_SUPPLIED RECORDS_
^^^^

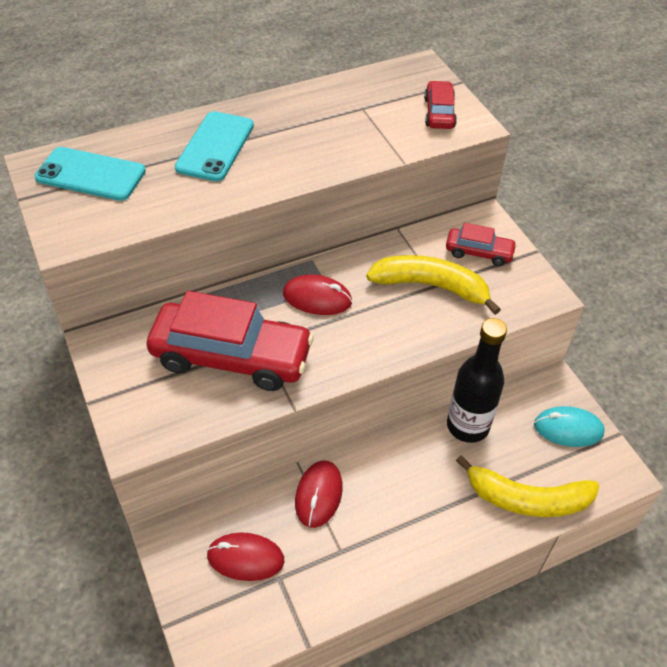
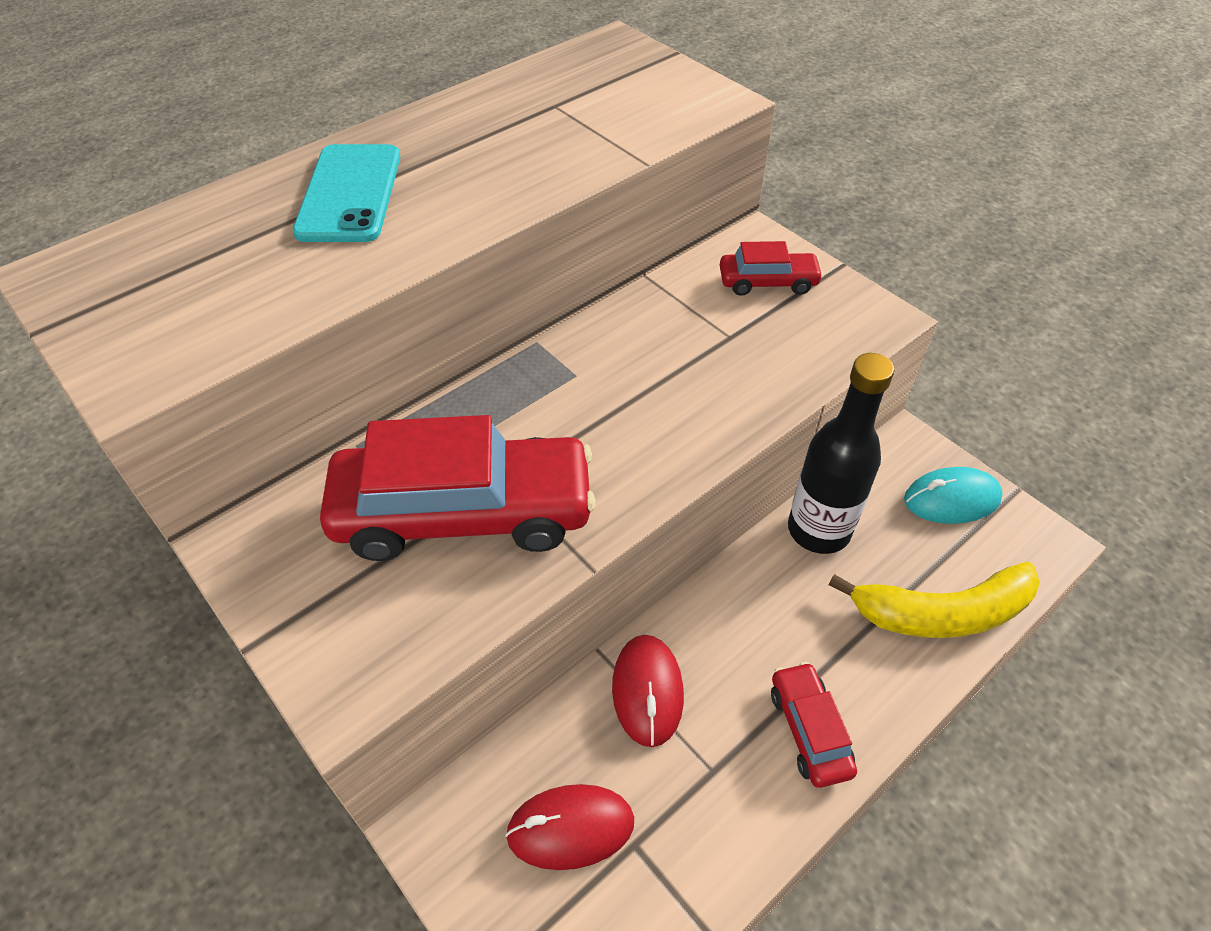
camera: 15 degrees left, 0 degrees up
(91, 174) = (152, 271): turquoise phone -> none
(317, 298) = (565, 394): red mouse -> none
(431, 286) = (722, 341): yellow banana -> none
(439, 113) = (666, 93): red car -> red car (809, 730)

^^^^

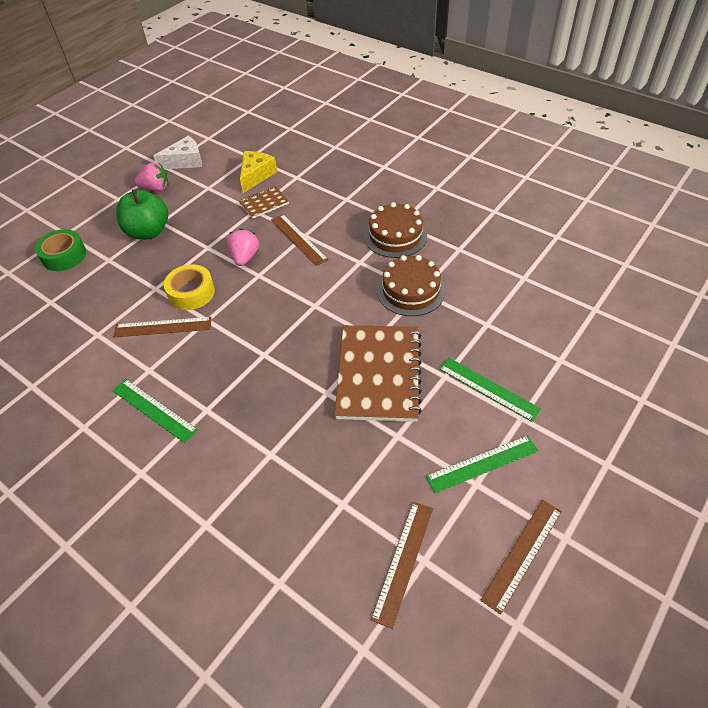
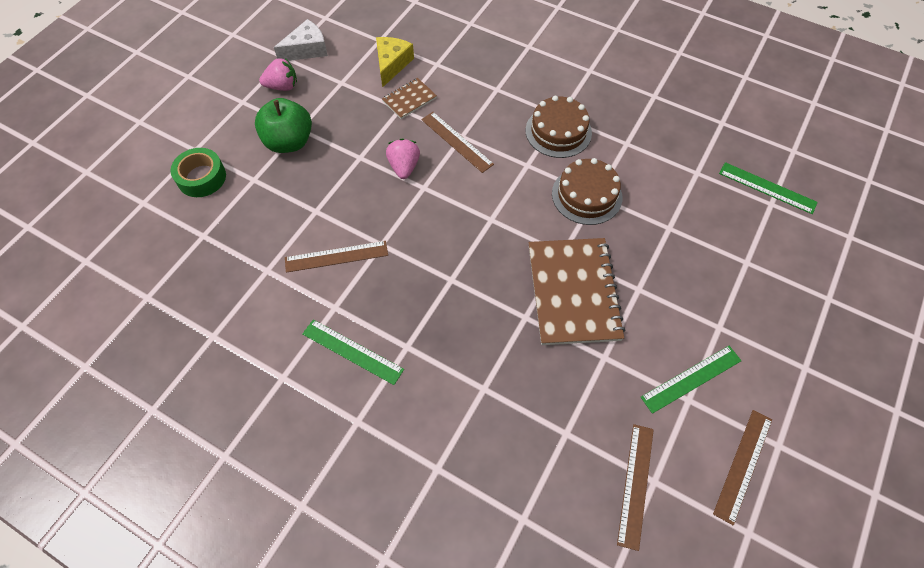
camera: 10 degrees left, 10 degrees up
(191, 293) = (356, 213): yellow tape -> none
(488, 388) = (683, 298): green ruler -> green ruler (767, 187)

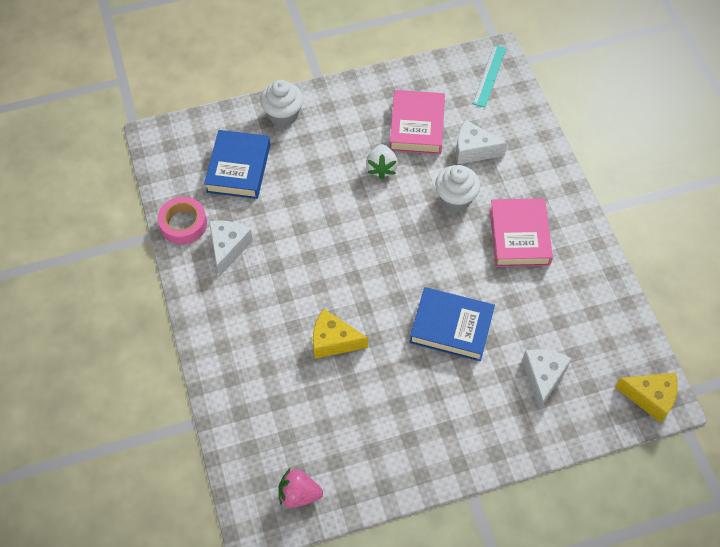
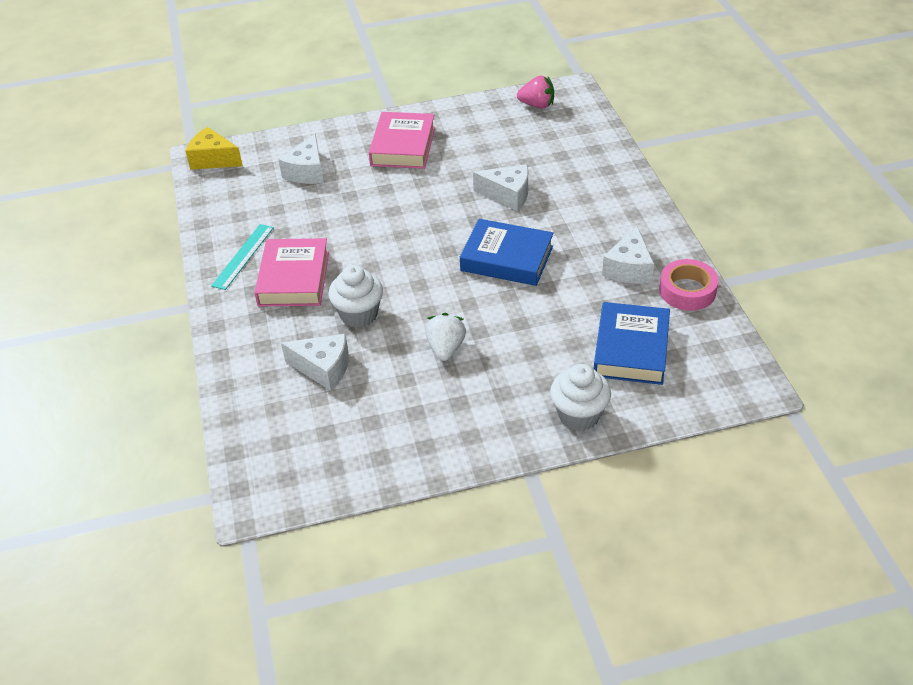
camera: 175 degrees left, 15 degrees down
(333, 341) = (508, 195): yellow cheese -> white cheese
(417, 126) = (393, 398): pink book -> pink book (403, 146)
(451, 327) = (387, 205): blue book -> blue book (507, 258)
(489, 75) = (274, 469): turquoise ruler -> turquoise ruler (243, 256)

^^^^

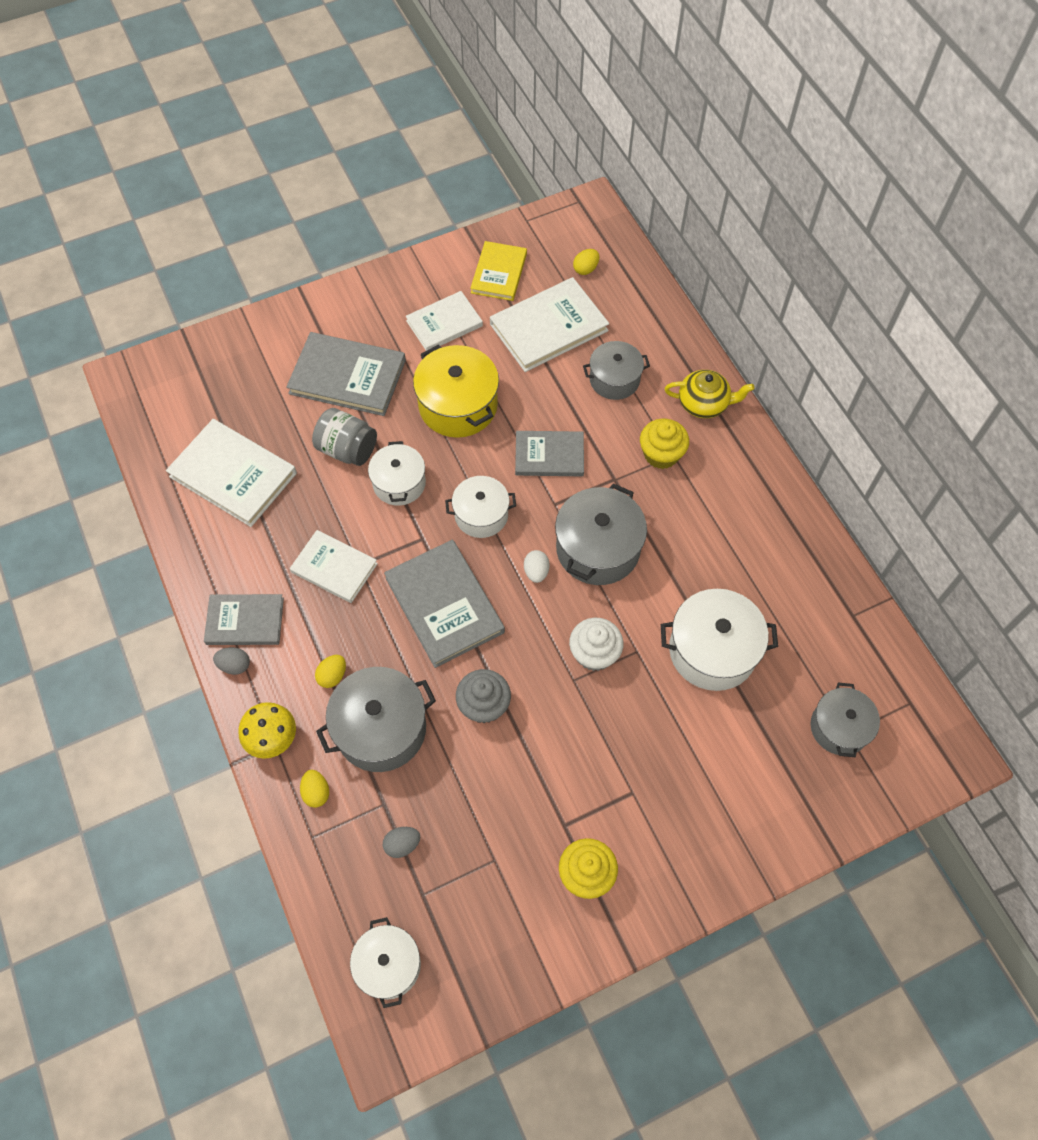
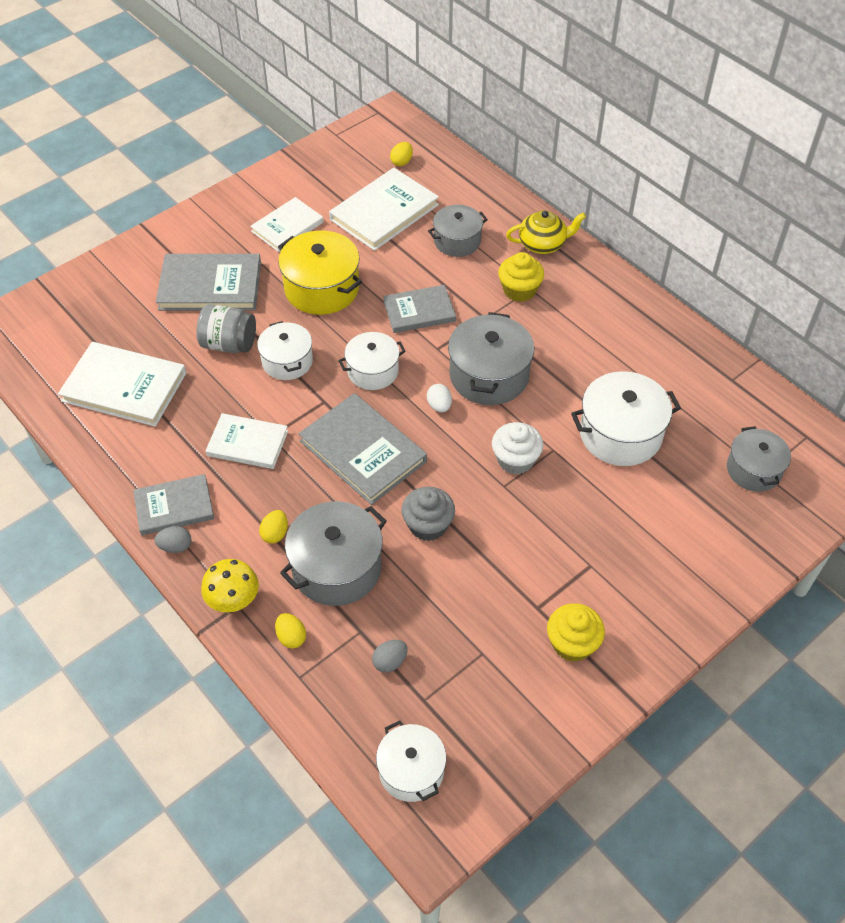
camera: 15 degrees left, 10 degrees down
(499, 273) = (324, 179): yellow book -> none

^^^^

_THE PROBLEM_
Everything from the line with "(417, 126) = (393, 398): pink" through the line with "(489, 75) = (274, 469): turquoise" should be written out exactly as it appears above, end lines included, and nothing outside that range.

_EXERCISE RESPONSE_
(417, 126) = (393, 398): pink book -> pink book (403, 146)
(451, 327) = (387, 205): blue book -> blue book (507, 258)
(489, 75) = (274, 469): turquoise ruler -> turquoise ruler (243, 256)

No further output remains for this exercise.